Only the lines of the listing below that run from the line with "none -> brown bowl [133,338,234,404]" through the line with "purple carrot [334,129,362,195] -> none" are to be set down, word for word. Pictures stay out.

[[ Material for this task, beginning ]]

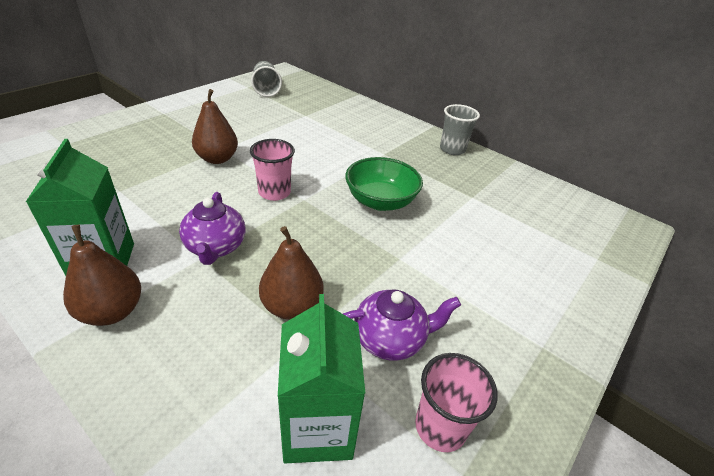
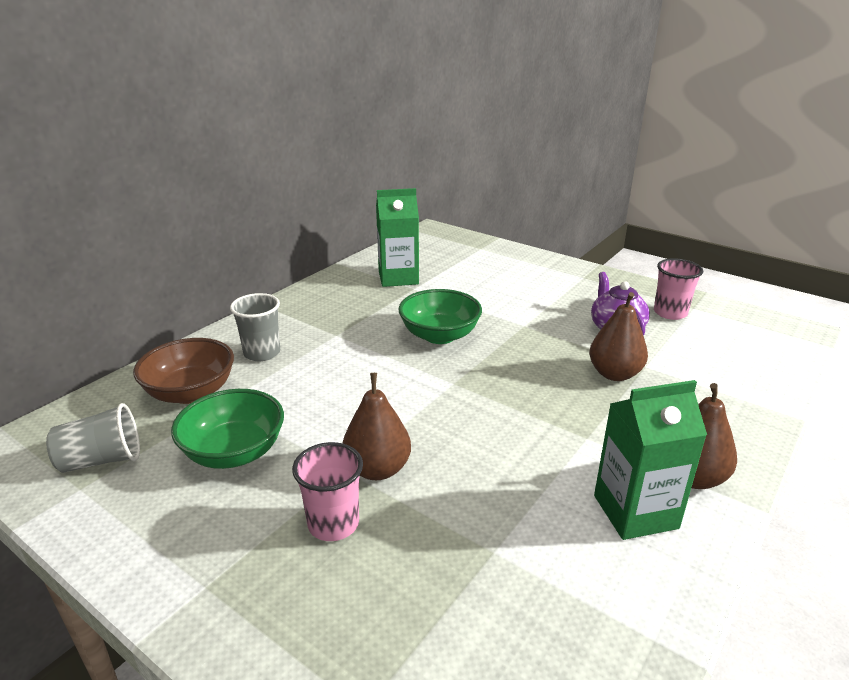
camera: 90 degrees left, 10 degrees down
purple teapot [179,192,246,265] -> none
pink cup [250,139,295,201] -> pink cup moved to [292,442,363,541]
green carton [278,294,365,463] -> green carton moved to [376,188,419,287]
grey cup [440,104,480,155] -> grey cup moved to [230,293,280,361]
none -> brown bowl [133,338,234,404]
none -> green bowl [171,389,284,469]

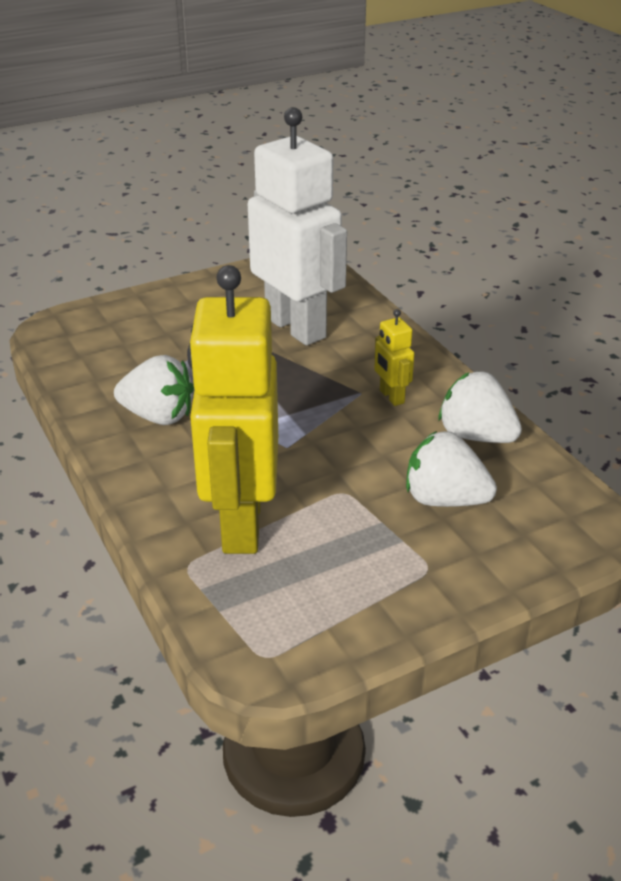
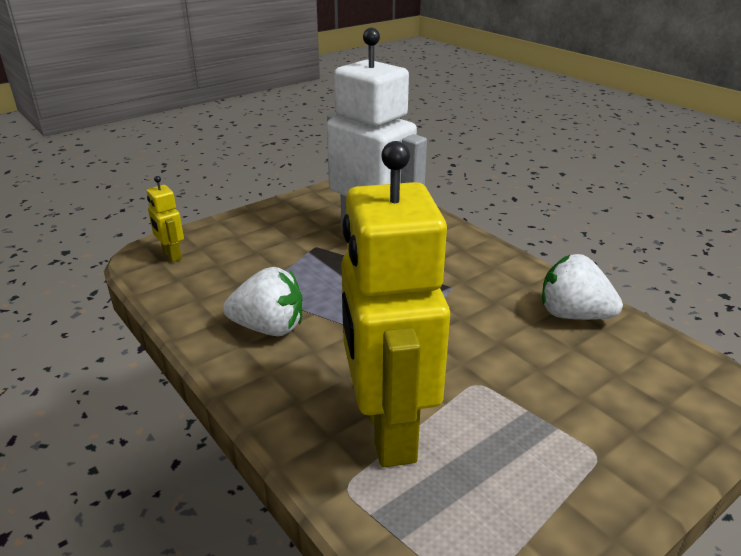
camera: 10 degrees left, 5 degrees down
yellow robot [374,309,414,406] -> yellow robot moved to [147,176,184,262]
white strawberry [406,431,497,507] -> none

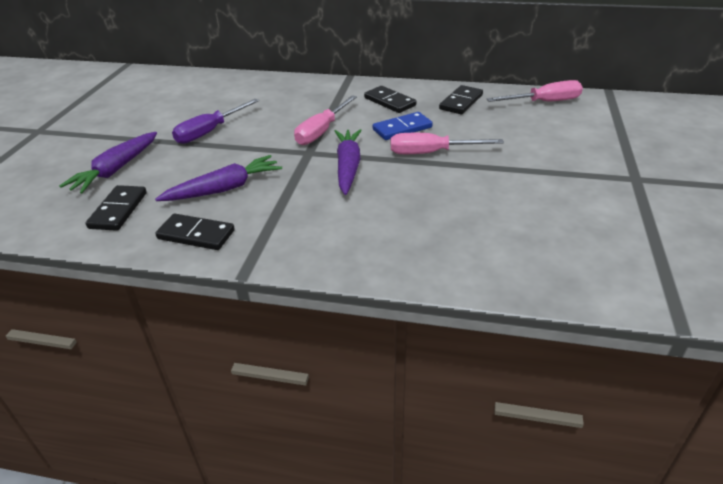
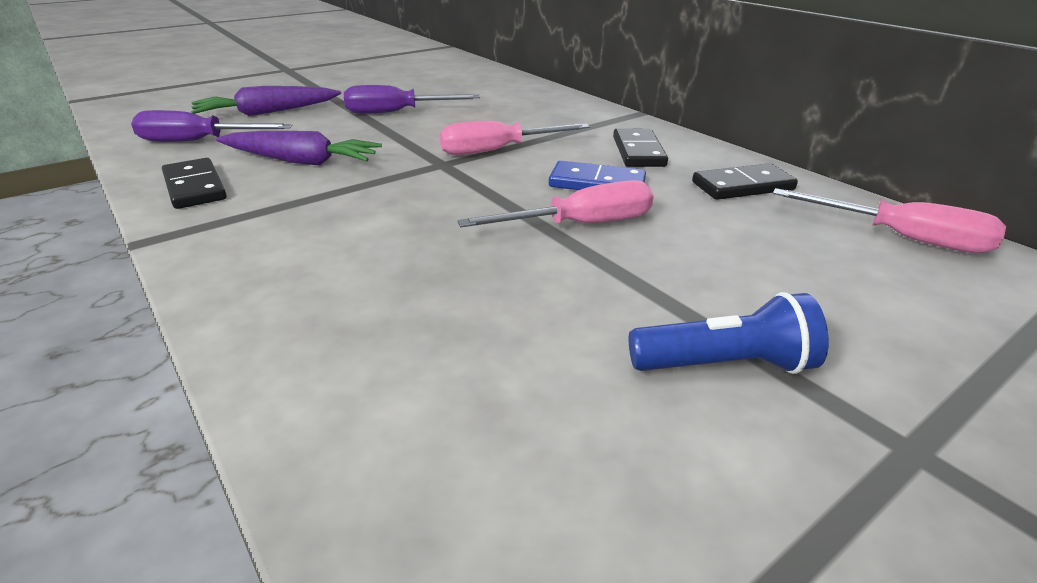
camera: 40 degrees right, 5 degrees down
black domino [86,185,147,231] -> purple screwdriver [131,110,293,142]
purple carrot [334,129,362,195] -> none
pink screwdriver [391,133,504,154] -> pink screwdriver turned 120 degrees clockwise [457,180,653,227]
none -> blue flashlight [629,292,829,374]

[[ Material for this task, end ]]
[[ Material for this task, beginning ]]

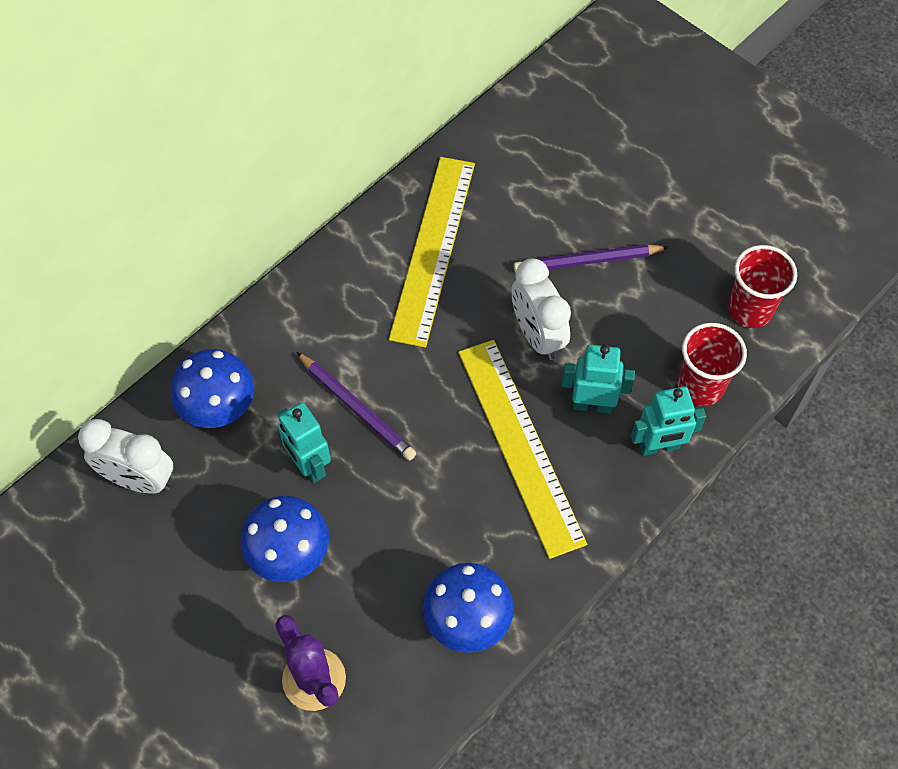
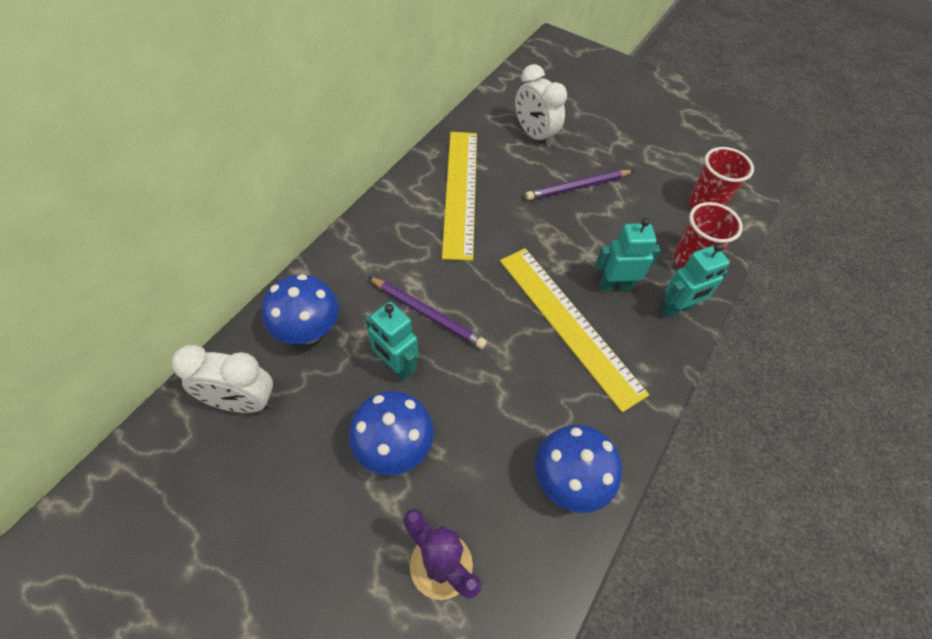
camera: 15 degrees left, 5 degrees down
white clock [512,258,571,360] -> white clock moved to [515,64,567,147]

[[ Material for this task, end ]]

Result of the exercise:
none -> brown bowl [133,338,234,404]
none -> green bowl [171,389,284,469]

camera: 10 degrees left, 5 degrees down
yellow robot [374,309,414,406] -> yellow robot moved to [147,176,184,262]
white strawberry [406,431,497,507] -> none

camera: 40 degrees right, 5 degrees down
black domino [86,185,147,231] -> purple screwdriver [131,110,293,142]
purple carrot [334,129,362,195] -> none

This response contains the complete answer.